Data for review Start Marker

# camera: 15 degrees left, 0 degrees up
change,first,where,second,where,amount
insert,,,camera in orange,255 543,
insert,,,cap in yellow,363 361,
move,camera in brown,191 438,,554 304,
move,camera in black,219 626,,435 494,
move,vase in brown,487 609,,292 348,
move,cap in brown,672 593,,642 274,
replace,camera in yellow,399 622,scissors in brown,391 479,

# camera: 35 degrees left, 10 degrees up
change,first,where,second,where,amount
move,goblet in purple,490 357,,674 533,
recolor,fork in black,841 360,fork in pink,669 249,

Data for review End Marker

• **Task to complete**
Write all the data out again, exactly.

• **Reply to the exercise**
# camera: 15 degrees left, 0 degrees up
change,first,where,second,where,amount
insert,,,camera in orange,255 543,
insert,,,cap in yellow,363 361,
move,camera in brown,191 438,,554 304,
move,camera in black,219 626,,435 494,
move,vase in brown,487 609,,292 348,
move,cap in brown,672 593,,642 274,
replace,camera in yellow,399 622,scissors in brown,391 479,

# camera: 35 degrees left, 10 degrees up
change,first,where,second,where,amount
move,goblet in purple,490 357,,674 533,
recolor,fork in black,841 360,fork in pink,669 249,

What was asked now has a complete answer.